*** Exercise materials ***
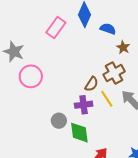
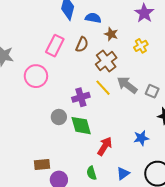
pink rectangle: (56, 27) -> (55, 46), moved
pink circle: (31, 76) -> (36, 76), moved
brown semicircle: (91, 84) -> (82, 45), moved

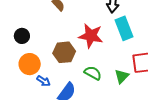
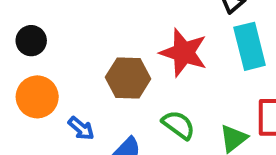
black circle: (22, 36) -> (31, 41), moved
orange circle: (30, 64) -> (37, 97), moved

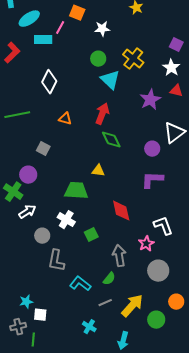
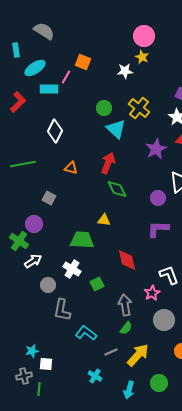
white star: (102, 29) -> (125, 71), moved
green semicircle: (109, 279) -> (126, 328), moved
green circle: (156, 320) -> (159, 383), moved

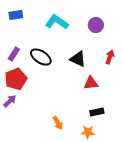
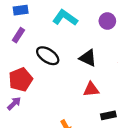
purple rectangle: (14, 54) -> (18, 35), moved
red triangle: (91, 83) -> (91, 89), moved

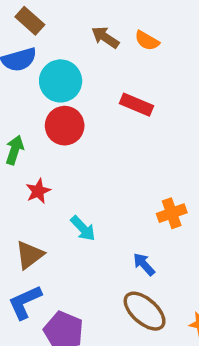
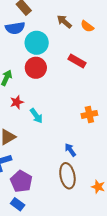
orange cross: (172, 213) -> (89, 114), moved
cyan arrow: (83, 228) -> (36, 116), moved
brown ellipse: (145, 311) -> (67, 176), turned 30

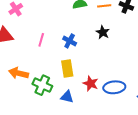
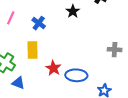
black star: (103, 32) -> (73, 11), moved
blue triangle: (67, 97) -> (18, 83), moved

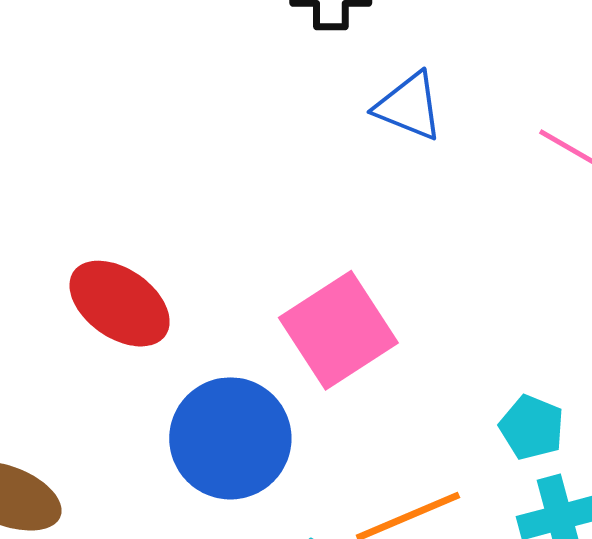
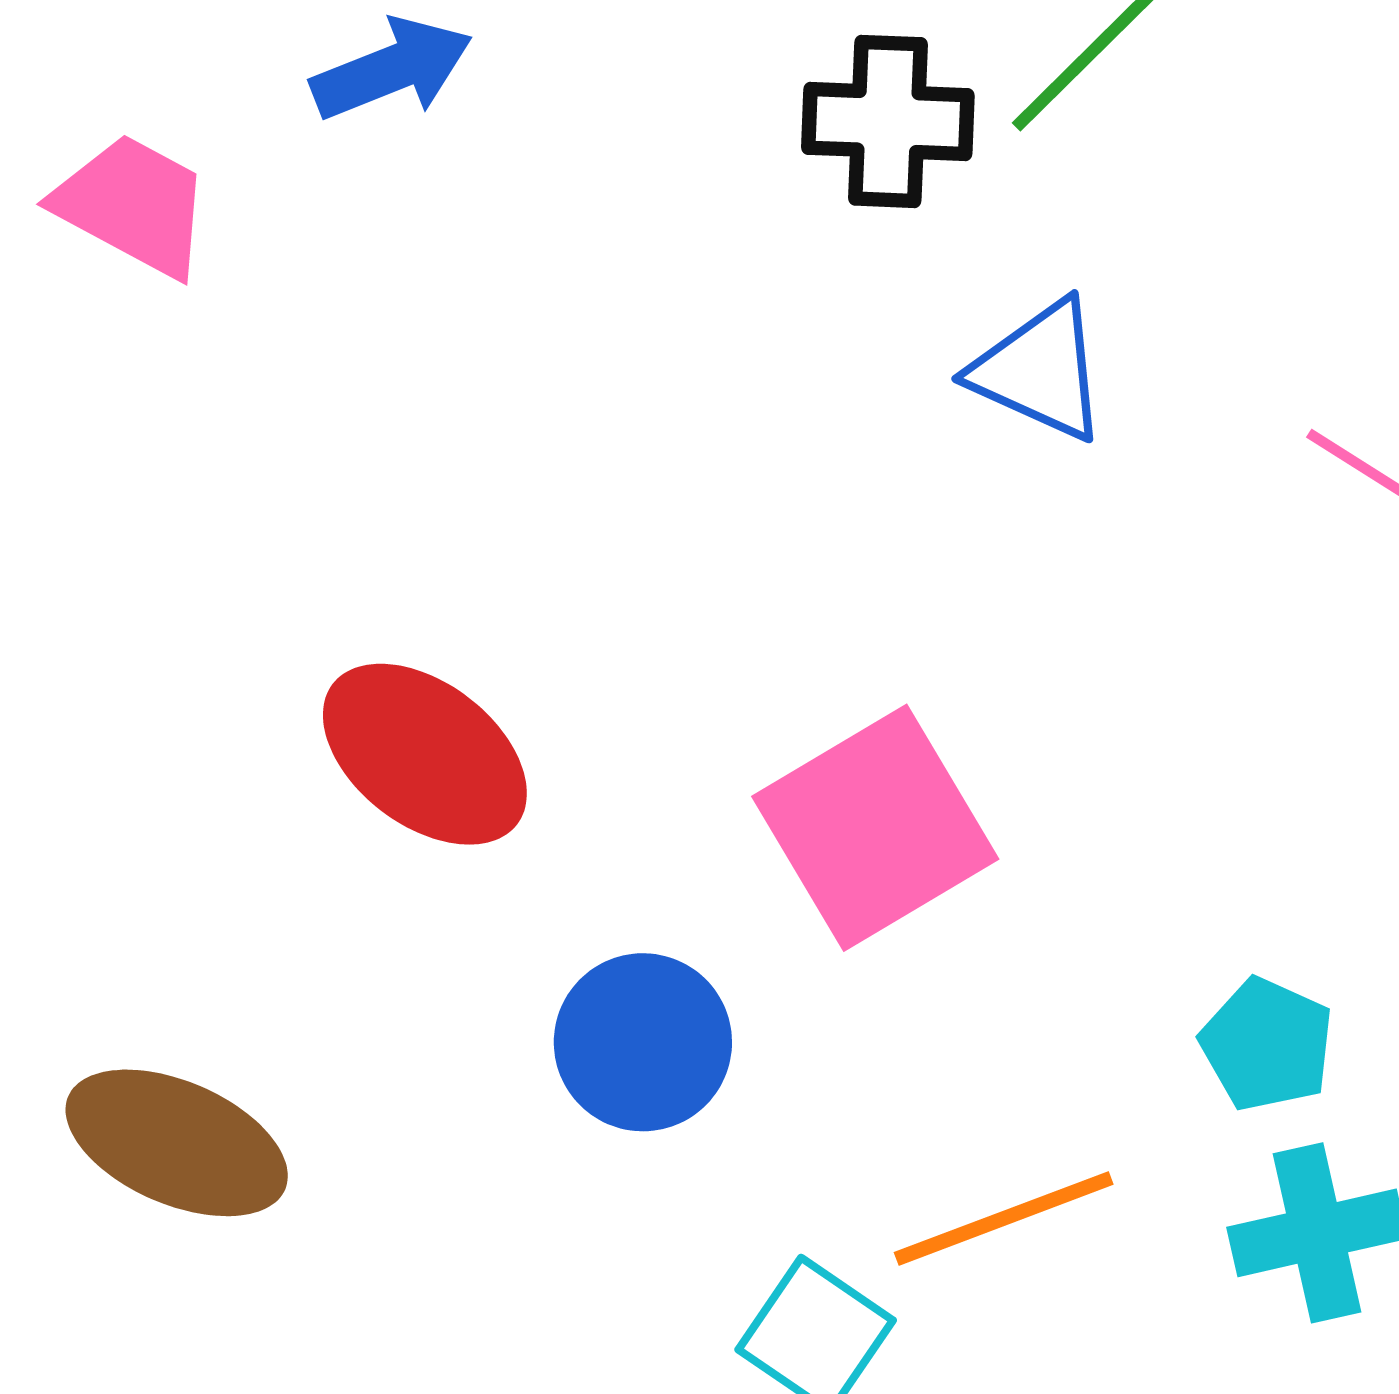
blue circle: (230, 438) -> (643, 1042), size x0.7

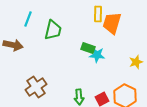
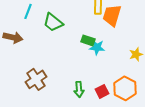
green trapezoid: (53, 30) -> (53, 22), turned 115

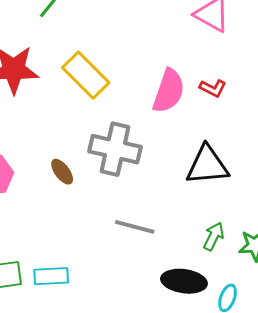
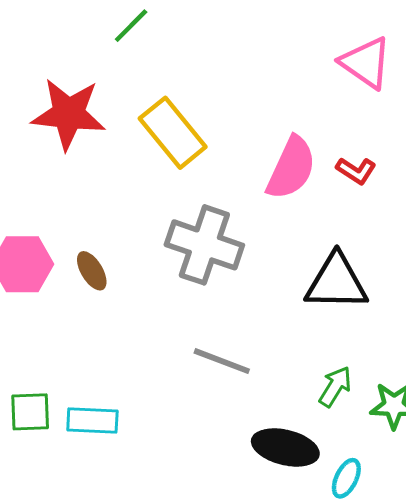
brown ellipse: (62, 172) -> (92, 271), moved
***
*** Exercise materials ***
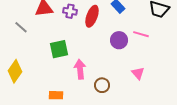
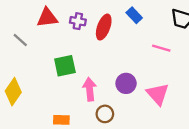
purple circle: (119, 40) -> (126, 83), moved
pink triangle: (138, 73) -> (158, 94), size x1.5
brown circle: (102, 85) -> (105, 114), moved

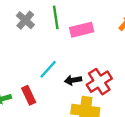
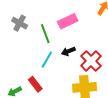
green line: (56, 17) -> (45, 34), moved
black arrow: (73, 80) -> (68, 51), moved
***
Work to be completed: Above are the records; please give again, exactly and in full, only the lines that run from the line with "pink rectangle: (56, 27) -> (55, 46), moved" through the line with "white star: (102, 29) -> (125, 71), moved", with no pictures.

Solved problem:
pink rectangle: (56, 27) -> (55, 46), moved
pink circle: (31, 76) -> (36, 76), moved
brown semicircle: (91, 84) -> (82, 45), moved

black circle: (22, 36) -> (31, 41), moved
orange circle: (30, 64) -> (37, 97), moved

white star: (102, 29) -> (125, 71), moved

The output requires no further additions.